[Collected data]
Start of Block

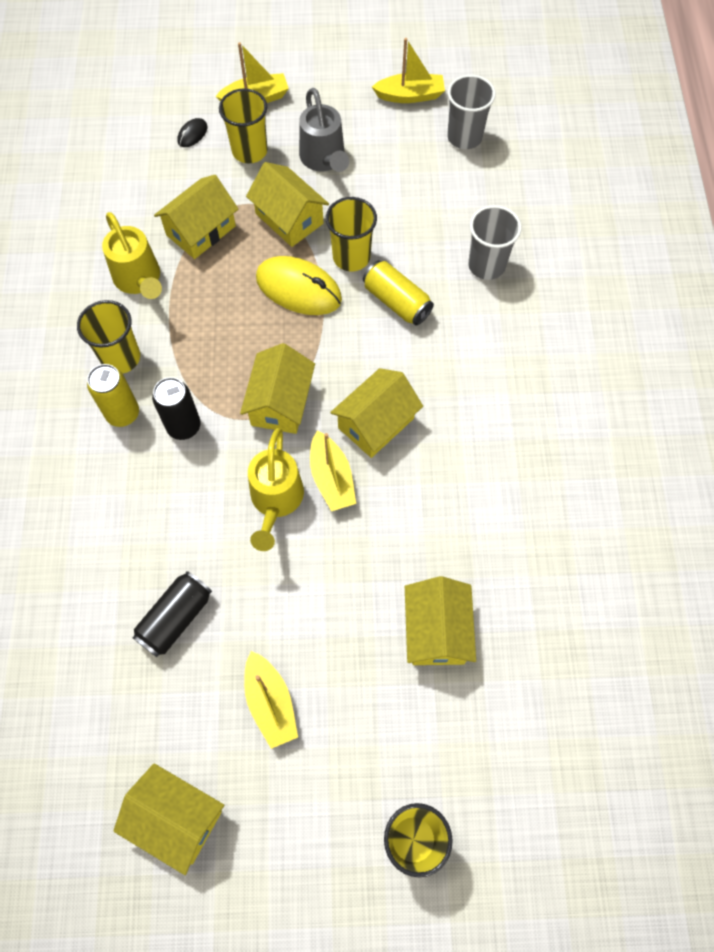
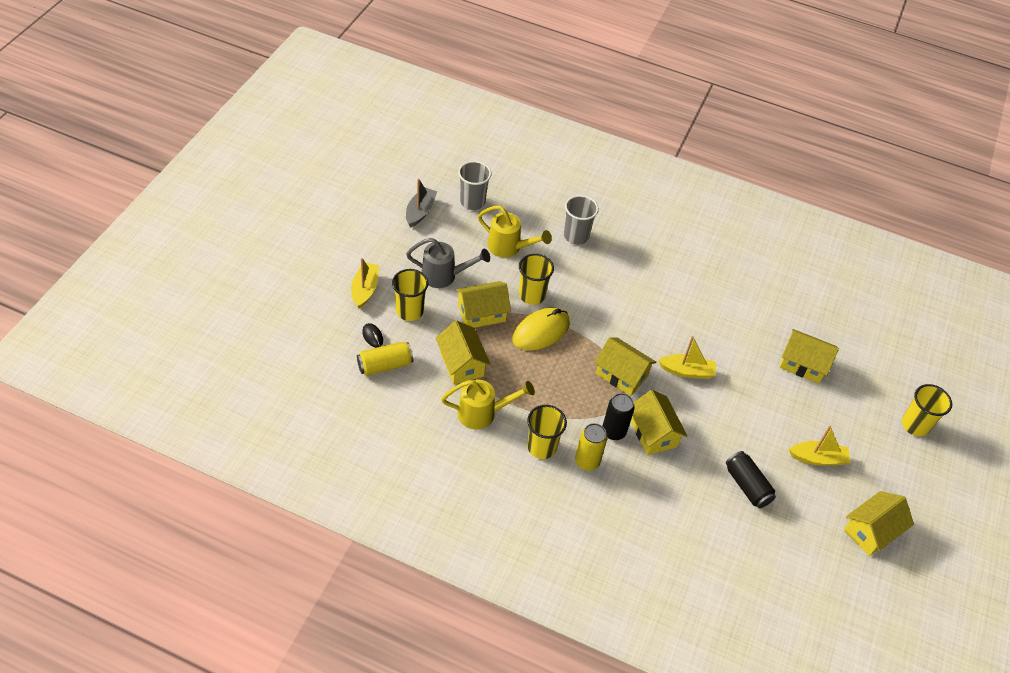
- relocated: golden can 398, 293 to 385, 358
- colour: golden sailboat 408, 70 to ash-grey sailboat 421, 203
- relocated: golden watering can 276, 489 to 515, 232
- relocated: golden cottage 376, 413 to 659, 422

End of Block

[Goal of the exercise] Working from the material above, state how many lines contain "relocated"; give only the number.

[Expected answer] 3